Shape state change listings =>
• • • • •

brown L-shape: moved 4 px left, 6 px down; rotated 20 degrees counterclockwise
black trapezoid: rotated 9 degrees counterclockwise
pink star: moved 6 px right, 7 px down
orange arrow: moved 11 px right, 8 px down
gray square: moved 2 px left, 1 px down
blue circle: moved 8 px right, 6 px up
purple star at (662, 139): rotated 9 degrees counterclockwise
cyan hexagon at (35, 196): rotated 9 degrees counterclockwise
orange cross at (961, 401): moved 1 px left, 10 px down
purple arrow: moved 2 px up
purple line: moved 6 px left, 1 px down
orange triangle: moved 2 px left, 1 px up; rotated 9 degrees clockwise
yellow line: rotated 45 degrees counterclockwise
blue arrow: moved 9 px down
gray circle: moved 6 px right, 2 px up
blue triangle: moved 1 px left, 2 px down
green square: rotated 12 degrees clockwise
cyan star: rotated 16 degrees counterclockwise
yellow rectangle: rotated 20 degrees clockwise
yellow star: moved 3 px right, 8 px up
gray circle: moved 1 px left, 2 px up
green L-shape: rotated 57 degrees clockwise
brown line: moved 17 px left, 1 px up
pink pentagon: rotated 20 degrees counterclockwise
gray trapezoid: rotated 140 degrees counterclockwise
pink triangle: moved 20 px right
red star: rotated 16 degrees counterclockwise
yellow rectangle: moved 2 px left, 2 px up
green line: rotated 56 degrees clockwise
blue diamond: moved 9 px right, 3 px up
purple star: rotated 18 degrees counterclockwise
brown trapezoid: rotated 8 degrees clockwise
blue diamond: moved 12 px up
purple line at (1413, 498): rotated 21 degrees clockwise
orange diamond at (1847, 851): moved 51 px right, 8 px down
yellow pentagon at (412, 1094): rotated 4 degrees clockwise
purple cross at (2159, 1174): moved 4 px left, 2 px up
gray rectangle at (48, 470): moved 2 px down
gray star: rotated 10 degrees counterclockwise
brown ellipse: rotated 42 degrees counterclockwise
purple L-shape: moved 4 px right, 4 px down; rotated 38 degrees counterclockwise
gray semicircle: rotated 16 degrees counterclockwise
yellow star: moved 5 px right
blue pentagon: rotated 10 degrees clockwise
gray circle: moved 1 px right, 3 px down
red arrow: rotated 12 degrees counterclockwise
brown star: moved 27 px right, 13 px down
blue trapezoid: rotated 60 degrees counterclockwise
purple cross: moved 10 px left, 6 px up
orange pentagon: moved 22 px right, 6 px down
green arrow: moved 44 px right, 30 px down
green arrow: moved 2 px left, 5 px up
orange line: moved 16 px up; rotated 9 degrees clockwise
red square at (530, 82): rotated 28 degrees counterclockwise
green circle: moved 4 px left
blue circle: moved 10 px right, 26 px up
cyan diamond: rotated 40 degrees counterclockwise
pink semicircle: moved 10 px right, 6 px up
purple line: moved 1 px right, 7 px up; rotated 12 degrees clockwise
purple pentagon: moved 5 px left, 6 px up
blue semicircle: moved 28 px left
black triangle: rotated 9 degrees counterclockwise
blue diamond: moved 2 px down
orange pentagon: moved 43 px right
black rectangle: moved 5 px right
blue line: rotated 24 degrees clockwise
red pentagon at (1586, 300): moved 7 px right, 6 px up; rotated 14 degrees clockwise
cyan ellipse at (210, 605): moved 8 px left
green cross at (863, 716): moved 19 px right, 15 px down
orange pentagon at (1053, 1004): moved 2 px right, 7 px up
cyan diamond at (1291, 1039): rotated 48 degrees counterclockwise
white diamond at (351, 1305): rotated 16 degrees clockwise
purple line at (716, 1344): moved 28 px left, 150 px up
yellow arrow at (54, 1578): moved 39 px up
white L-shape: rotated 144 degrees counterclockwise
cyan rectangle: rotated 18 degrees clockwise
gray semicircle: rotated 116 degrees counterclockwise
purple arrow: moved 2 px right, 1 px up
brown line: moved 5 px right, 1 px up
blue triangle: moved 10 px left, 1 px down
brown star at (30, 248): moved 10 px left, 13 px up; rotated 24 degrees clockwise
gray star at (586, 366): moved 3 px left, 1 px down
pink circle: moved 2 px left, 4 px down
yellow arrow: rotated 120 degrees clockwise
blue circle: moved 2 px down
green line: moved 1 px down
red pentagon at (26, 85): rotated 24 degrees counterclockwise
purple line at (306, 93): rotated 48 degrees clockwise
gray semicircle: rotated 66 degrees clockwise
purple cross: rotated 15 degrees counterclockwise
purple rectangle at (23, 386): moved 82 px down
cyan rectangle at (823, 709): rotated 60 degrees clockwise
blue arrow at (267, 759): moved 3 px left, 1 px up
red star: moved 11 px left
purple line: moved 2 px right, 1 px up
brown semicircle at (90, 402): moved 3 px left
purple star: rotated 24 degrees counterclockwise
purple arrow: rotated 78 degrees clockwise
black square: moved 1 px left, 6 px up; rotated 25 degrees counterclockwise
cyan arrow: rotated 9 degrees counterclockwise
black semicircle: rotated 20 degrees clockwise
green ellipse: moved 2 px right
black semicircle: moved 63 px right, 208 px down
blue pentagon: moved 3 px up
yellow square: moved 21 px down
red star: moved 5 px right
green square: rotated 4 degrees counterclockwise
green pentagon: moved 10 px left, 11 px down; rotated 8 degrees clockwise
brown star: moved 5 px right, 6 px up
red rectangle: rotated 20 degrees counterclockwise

• • • • •

YOUR GOAL => Line by line, retype the records with no changes.

WRITTEN SOLUTION =>
brown L-shape: moved 4 px left, 6 px down; rotated 20 degrees counterclockwise
black trapezoid: rotated 9 degrees counterclockwise
pink star: moved 6 px right, 7 px down
orange arrow: moved 11 px right, 8 px down
gray square: moved 2 px left, 1 px down
blue circle: moved 8 px right, 6 px up
purple star at (662, 139): rotated 9 degrees counterclockwise
cyan hexagon at (35, 196): rotated 9 degrees counterclockwise
orange cross at (961, 401): moved 1 px left, 10 px down
purple arrow: moved 2 px up
purple line: moved 6 px left, 1 px down
orange triangle: moved 2 px left, 1 px up; rotated 9 degrees clockwise
yellow line: rotated 45 degrees counterclockwise
blue arrow: moved 9 px down
gray circle: moved 6 px right, 2 px up
blue triangle: moved 1 px left, 2 px down
green square: rotated 12 degrees clockwise
cyan star: rotated 16 degrees counterclockwise
yellow rectangle: rotated 20 degrees clockwise
yellow star: moved 3 px right, 8 px up
gray circle: moved 1 px left, 2 px up
green L-shape: rotated 57 degrees clockwise
brown line: moved 17 px left, 1 px up
pink pentagon: rotated 20 degrees counterclockwise
gray trapezoid: rotated 140 degrees counterclockwise
pink triangle: moved 20 px right
red star: rotated 16 degrees counterclockwise
yellow rectangle: moved 2 px left, 2 px up
green line: rotated 56 degrees clockwise
blue diamond: moved 9 px right, 3 px up
purple star: rotated 18 degrees counterclockwise
brown trapezoid: rotated 8 degrees clockwise
blue diamond: moved 12 px up
purple line at (1413, 498): rotated 21 degrees clockwise
orange diamond at (1847, 851): moved 51 px right, 8 px down
yellow pentagon at (412, 1094): rotated 4 degrees clockwise
purple cross at (2159, 1174): moved 4 px left, 2 px up
gray rectangle at (48, 470): moved 2 px down
gray star: rotated 10 degrees counterclockwise
brown ellipse: rotated 42 degrees counterclockwise
purple L-shape: moved 4 px right, 4 px down; rotated 38 degrees counterclockwise
gray semicircle: rotated 16 degrees counterclockwise
yellow star: moved 5 px right
blue pentagon: rotated 10 degrees clockwise
gray circle: moved 1 px right, 3 px down
red arrow: rotated 12 degrees counterclockwise
brown star: moved 27 px right, 13 px down
blue trapezoid: rotated 60 degrees counterclockwise
purple cross: moved 10 px left, 6 px up
orange pentagon: moved 22 px right, 6 px down
green arrow: moved 44 px right, 30 px down
green arrow: moved 2 px left, 5 px up
orange line: moved 16 px up; rotated 9 degrees clockwise
red square at (530, 82): rotated 28 degrees counterclockwise
green circle: moved 4 px left
blue circle: moved 10 px right, 26 px up
cyan diamond: rotated 40 degrees counterclockwise
pink semicircle: moved 10 px right, 6 px up
purple line: moved 1 px right, 7 px up; rotated 12 degrees clockwise
purple pentagon: moved 5 px left, 6 px up
blue semicircle: moved 28 px left
black triangle: rotated 9 degrees counterclockwise
blue diamond: moved 2 px down
orange pentagon: moved 43 px right
black rectangle: moved 5 px right
blue line: rotated 24 degrees clockwise
red pentagon at (1586, 300): moved 7 px right, 6 px up; rotated 14 degrees clockwise
cyan ellipse at (210, 605): moved 8 px left
green cross at (863, 716): moved 19 px right, 15 px down
orange pentagon at (1053, 1004): moved 2 px right, 7 px up
cyan diamond at (1291, 1039): rotated 48 degrees counterclockwise
white diamond at (351, 1305): rotated 16 degrees clockwise
purple line at (716, 1344): moved 28 px left, 150 px up
yellow arrow at (54, 1578): moved 39 px up
white L-shape: rotated 144 degrees counterclockwise
cyan rectangle: rotated 18 degrees clockwise
gray semicircle: rotated 116 degrees counterclockwise
purple arrow: moved 2 px right, 1 px up
brown line: moved 5 px right, 1 px up
blue triangle: moved 10 px left, 1 px down
brown star at (30, 248): moved 10 px left, 13 px up; rotated 24 degrees clockwise
gray star at (586, 366): moved 3 px left, 1 px down
pink circle: moved 2 px left, 4 px down
yellow arrow: rotated 120 degrees clockwise
blue circle: moved 2 px down
green line: moved 1 px down
red pentagon at (26, 85): rotated 24 degrees counterclockwise
purple line at (306, 93): rotated 48 degrees clockwise
gray semicircle: rotated 66 degrees clockwise
purple cross: rotated 15 degrees counterclockwise
purple rectangle at (23, 386): moved 82 px down
cyan rectangle at (823, 709): rotated 60 degrees clockwise
blue arrow at (267, 759): moved 3 px left, 1 px up
red star: moved 11 px left
purple line: moved 2 px right, 1 px up
brown semicircle at (90, 402): moved 3 px left
purple star: rotated 24 degrees counterclockwise
purple arrow: rotated 78 degrees clockwise
black square: moved 1 px left, 6 px up; rotated 25 degrees counterclockwise
cyan arrow: rotated 9 degrees counterclockwise
black semicircle: rotated 20 degrees clockwise
green ellipse: moved 2 px right
black semicircle: moved 63 px right, 208 px down
blue pentagon: moved 3 px up
yellow square: moved 21 px down
red star: moved 5 px right
green square: rotated 4 degrees counterclockwise
green pentagon: moved 10 px left, 11 px down; rotated 8 degrees clockwise
brown star: moved 5 px right, 6 px up
red rectangle: rotated 20 degrees counterclockwise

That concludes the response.